▸ WHAT THE TASK REQUIRES: Format the lines of the listing from the line containing "34: 9:16 -> none" through the line containing "Finn: 05:11 -> none", inclusive, as a JSON list of strings with one string per line and blank lines omitted. Leave the pictures out of the answer.

▸ INPUT MATERIAL:

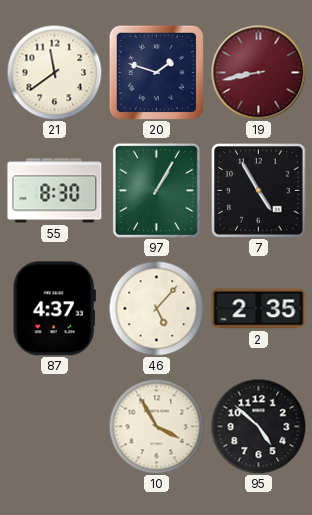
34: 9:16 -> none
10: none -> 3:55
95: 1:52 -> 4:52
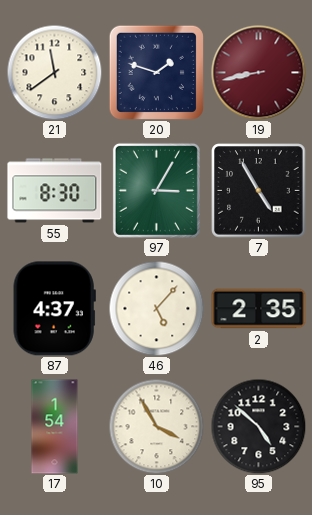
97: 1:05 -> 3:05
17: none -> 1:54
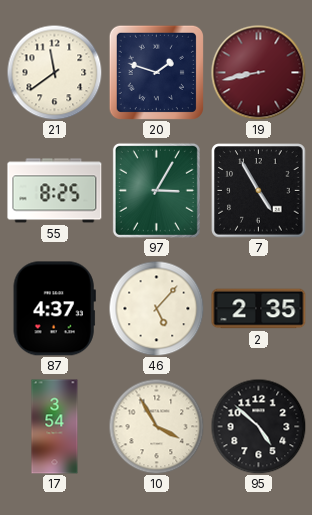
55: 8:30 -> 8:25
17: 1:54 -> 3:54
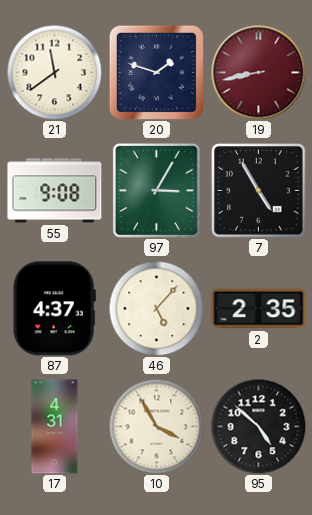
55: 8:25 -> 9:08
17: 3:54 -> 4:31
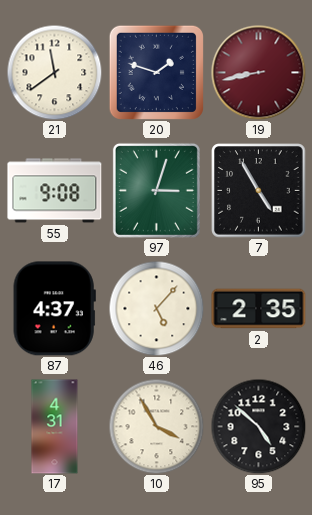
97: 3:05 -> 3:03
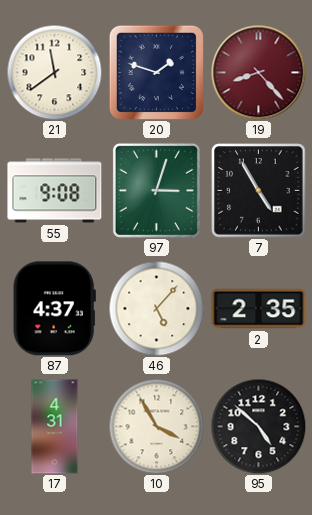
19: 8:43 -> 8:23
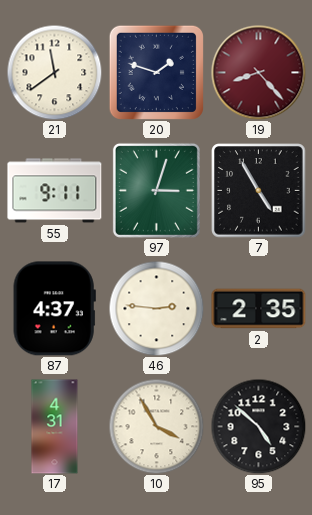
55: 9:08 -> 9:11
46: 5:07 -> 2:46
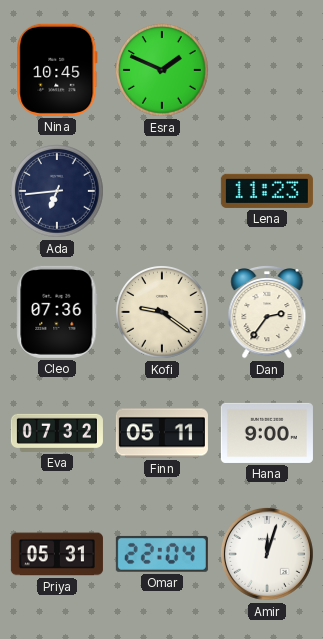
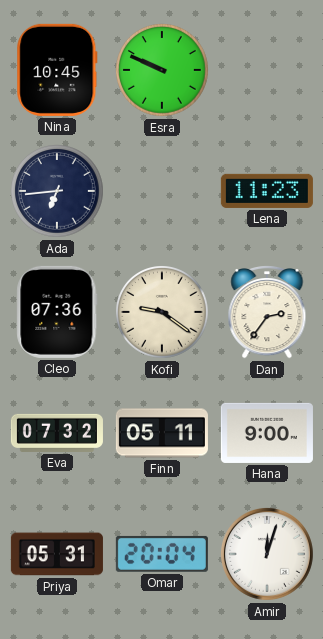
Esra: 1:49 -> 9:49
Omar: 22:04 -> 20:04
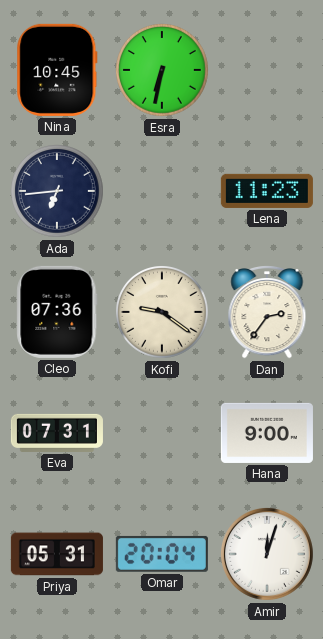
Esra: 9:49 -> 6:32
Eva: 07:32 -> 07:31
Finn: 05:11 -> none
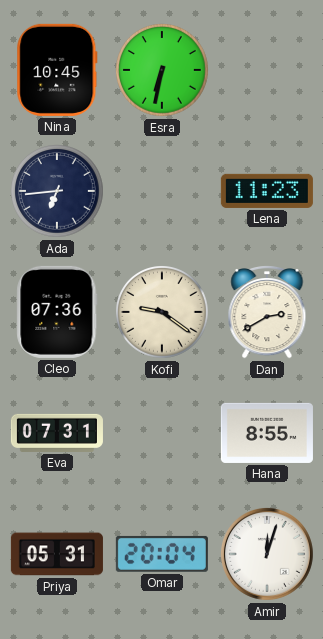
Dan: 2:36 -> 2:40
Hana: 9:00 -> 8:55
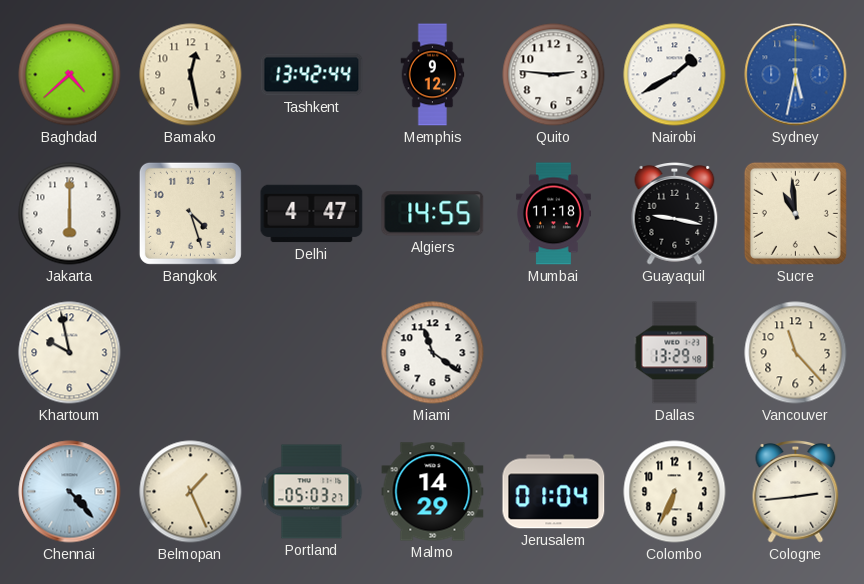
==
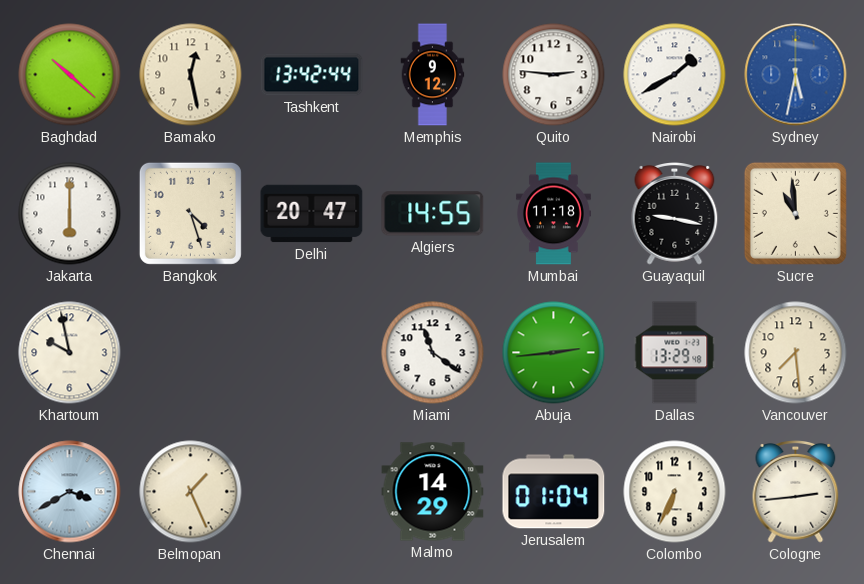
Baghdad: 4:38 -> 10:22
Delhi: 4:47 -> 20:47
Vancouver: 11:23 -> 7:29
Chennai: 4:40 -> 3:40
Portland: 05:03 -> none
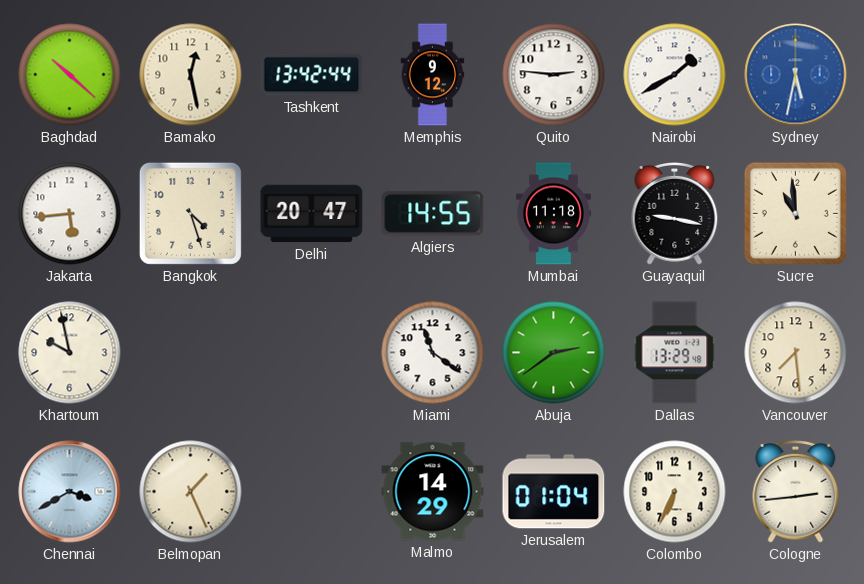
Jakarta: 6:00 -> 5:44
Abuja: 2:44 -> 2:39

▸ RESULT BELOW:
[
  "34: 9:16 -> none",
  "10: none -> 3:55",
  "95: 1:52 -> 4:52",
  "97: 1:05 -> 3:05",
  "17: none -> 1:54",
  "55: 8:30 -> 8:25",
  "17: 1:54 -> 3:54",
  "55: 8:25 -> 9:08",
  "17: 3:54 -> 4:31",
  "97: 3:05 -> 3:03",
  "19: 8:43 -> 8:23",
  "55: 9:08 -> 9:11",
  "46: 5:07 -> 2:46",
  "Esra: 1:49 -> 9:49",
  "Omar: 22:04 -> 20:04",
  "Esra: 9:49 -> 6:32",
  "Eva: 07:32 -> 07:31",
  "Finn: 05:11 -> none"
]